[Data items]:
-------
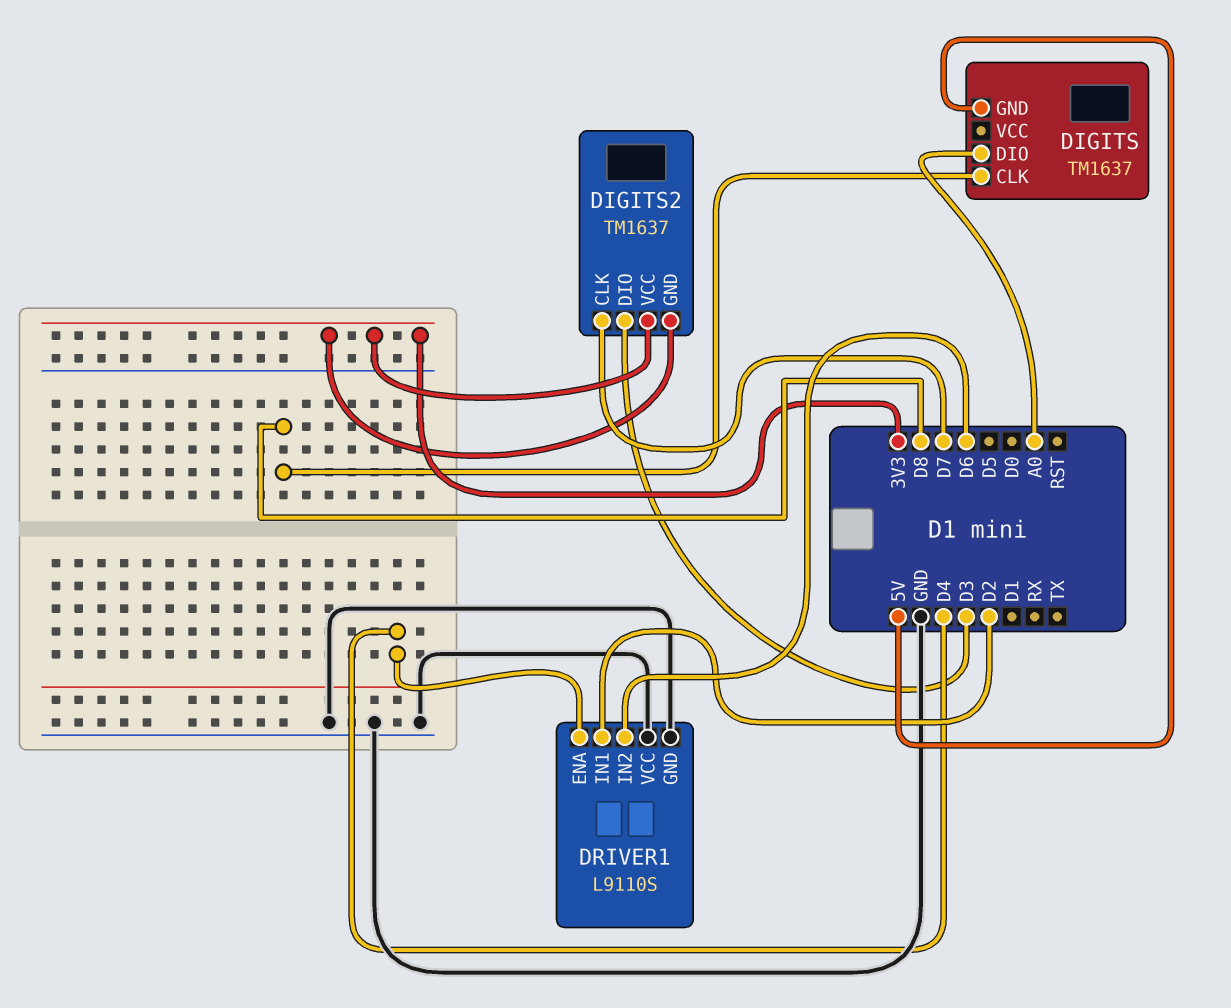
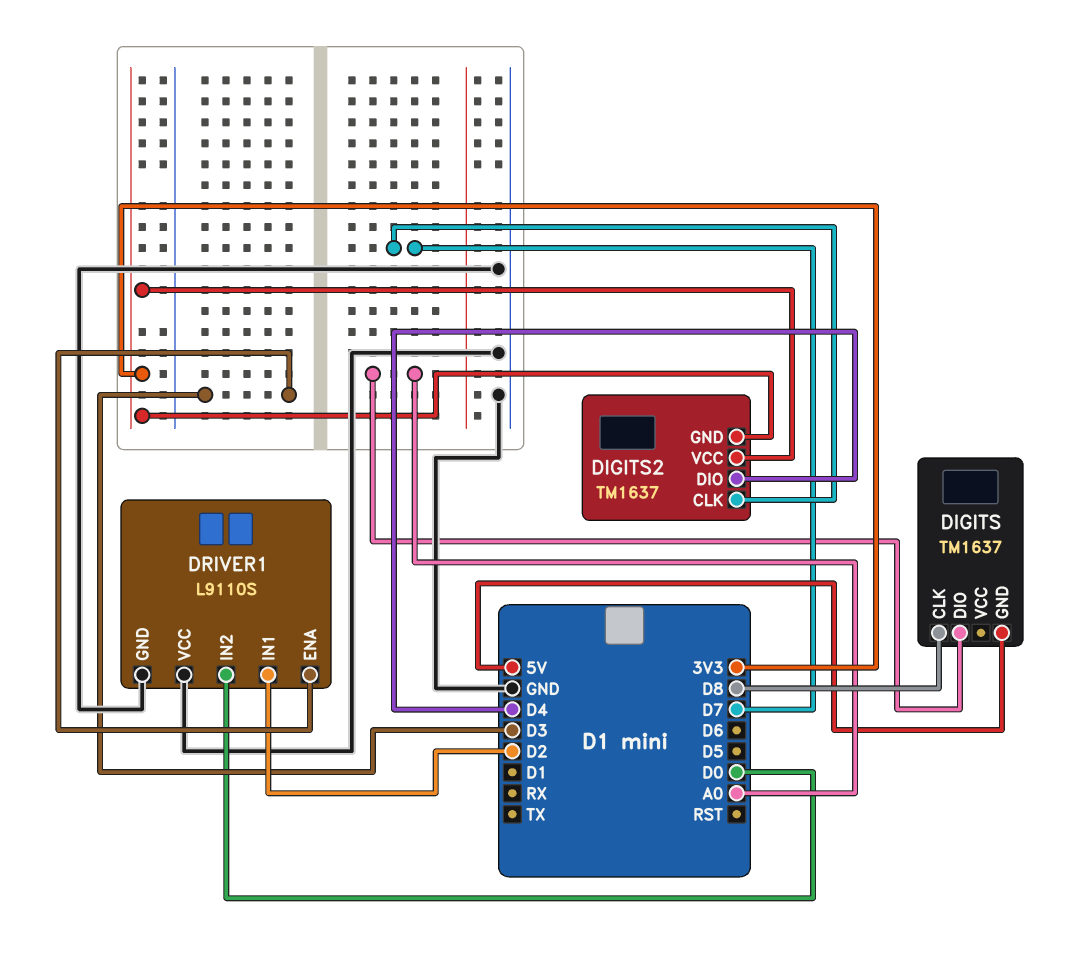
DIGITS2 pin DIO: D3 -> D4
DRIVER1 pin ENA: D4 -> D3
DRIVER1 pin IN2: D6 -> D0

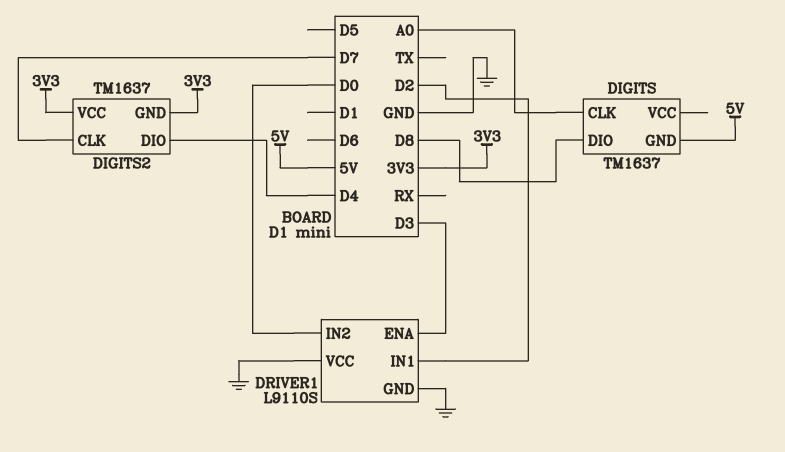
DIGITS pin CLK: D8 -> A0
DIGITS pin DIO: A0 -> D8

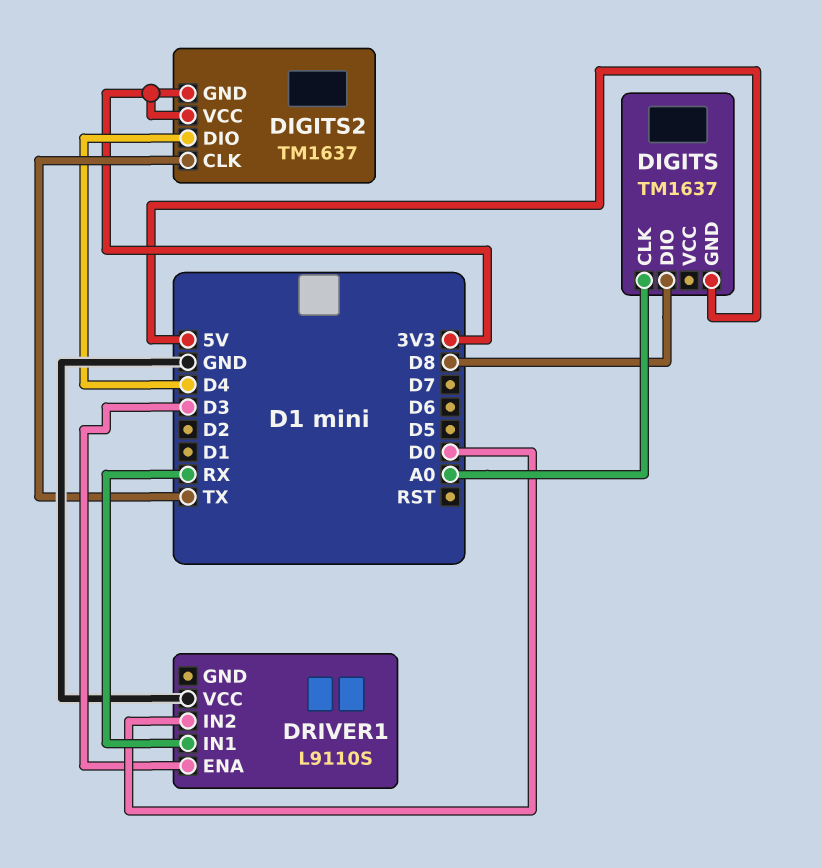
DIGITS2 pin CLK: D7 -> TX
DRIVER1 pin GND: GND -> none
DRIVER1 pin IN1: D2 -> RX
-------
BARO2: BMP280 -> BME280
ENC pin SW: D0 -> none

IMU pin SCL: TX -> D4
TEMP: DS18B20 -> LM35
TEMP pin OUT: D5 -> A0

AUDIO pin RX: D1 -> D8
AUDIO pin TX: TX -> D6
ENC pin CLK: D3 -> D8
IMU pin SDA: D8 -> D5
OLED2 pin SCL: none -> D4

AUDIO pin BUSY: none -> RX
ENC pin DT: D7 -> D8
-------
[Activity]:
The entries above hold the needed span. Transcribe exactly the lines from the one with "AUDIO pin RX: D1 -> D8" to the one with "ENC pin DT: D7 -> D8", both included.

[The answer]:
AUDIO pin RX: D1 -> D8
AUDIO pin TX: TX -> D6
ENC pin CLK: D3 -> D8
IMU pin SDA: D8 -> D5
OLED2 pin SCL: none -> D4

AUDIO pin BUSY: none -> RX
ENC pin DT: D7 -> D8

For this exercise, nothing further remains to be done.